"""
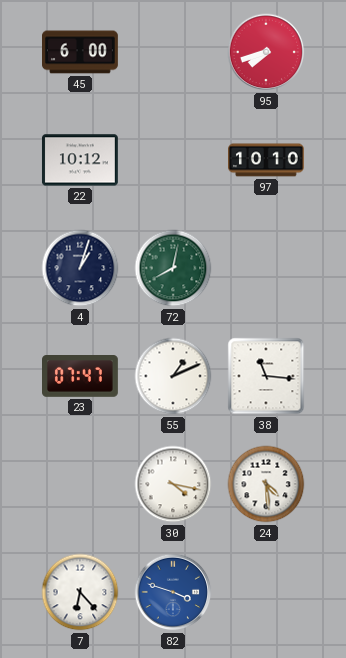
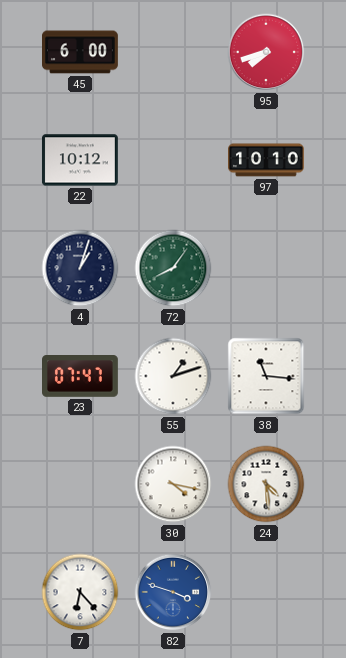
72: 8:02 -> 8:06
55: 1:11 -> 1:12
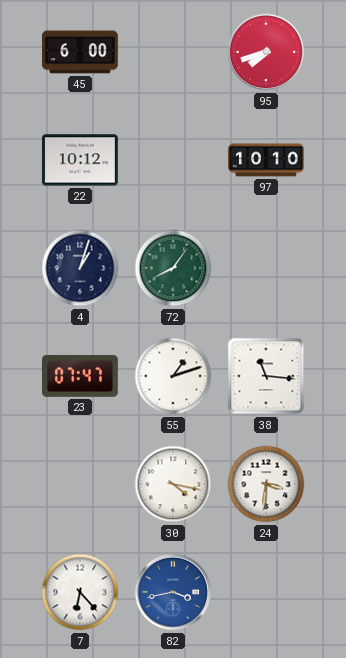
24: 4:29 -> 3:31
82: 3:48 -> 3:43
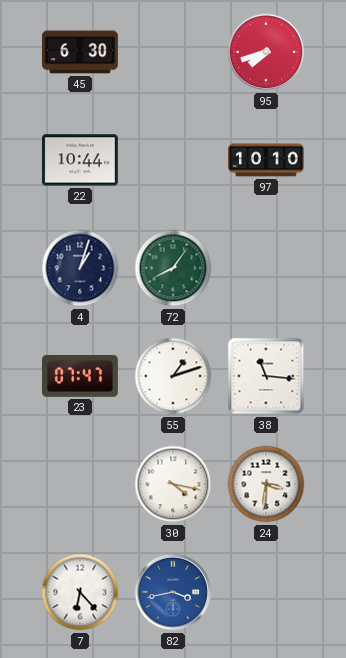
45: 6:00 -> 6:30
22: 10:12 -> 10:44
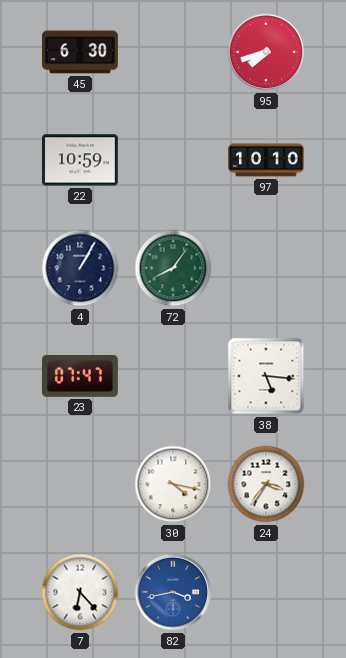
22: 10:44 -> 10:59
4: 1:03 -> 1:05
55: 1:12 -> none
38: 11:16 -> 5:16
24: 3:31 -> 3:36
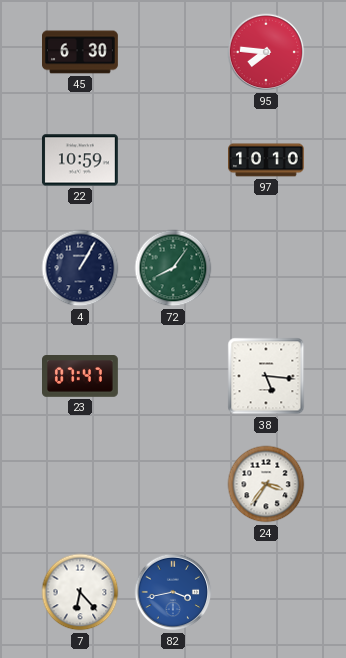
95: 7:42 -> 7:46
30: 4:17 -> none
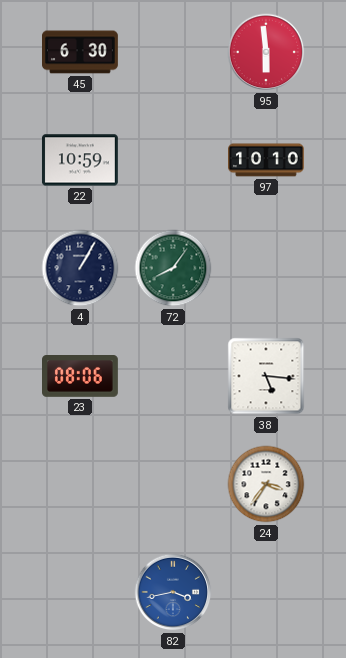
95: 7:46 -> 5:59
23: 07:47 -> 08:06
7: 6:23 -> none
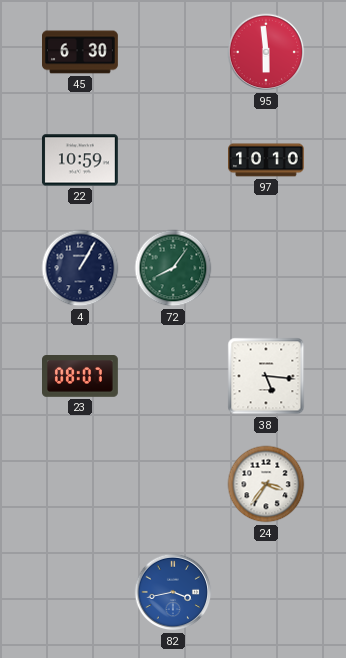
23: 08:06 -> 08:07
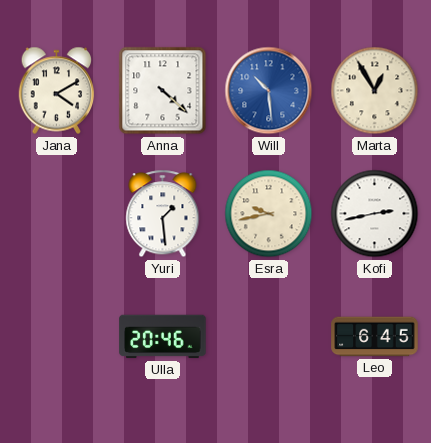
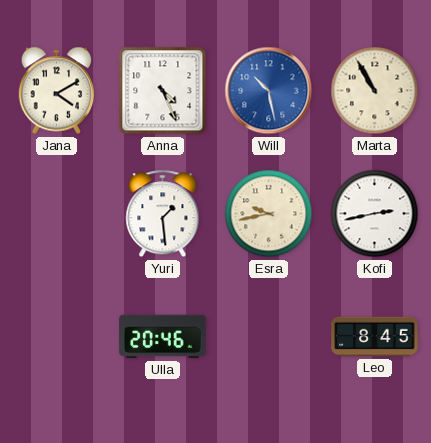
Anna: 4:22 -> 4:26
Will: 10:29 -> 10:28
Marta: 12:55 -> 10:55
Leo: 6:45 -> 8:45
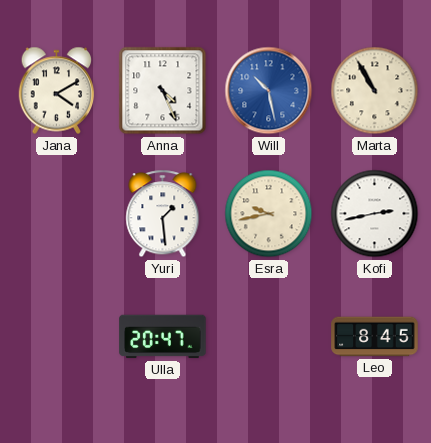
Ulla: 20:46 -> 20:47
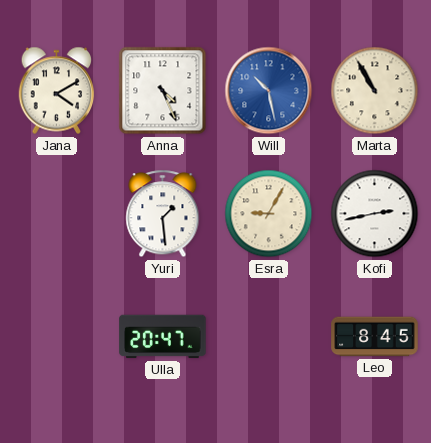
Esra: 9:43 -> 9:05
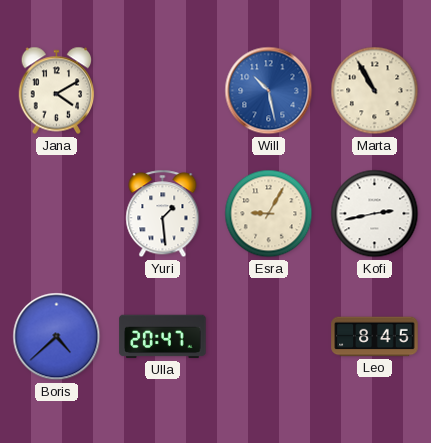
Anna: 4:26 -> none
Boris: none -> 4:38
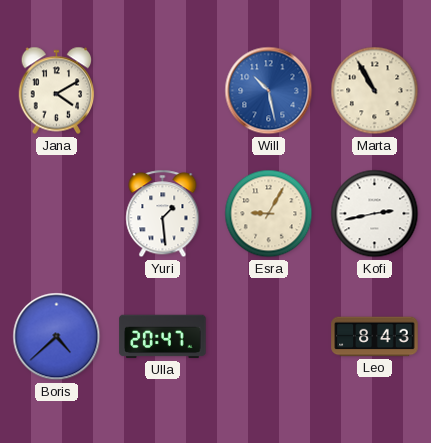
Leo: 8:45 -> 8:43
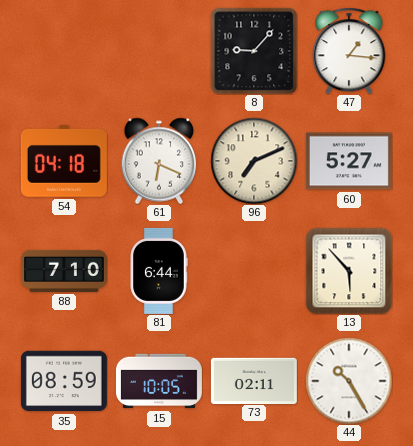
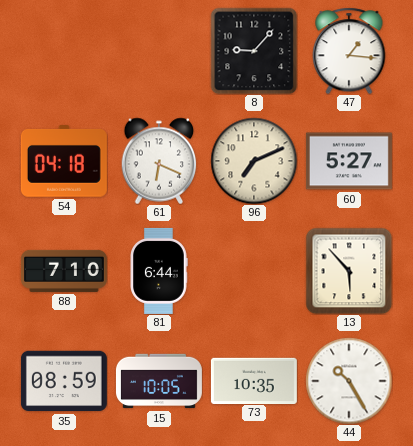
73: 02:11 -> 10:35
"""
_WORK REQUIRED_
Pull out every row above that contains the string "none", treating uppercase and lowercase as different.

_ANSWER IN FULL_
55: 1:12 -> none
30: 4:17 -> none
7: 6:23 -> none
Anna: 4:26 -> none
Boris: none -> 4:38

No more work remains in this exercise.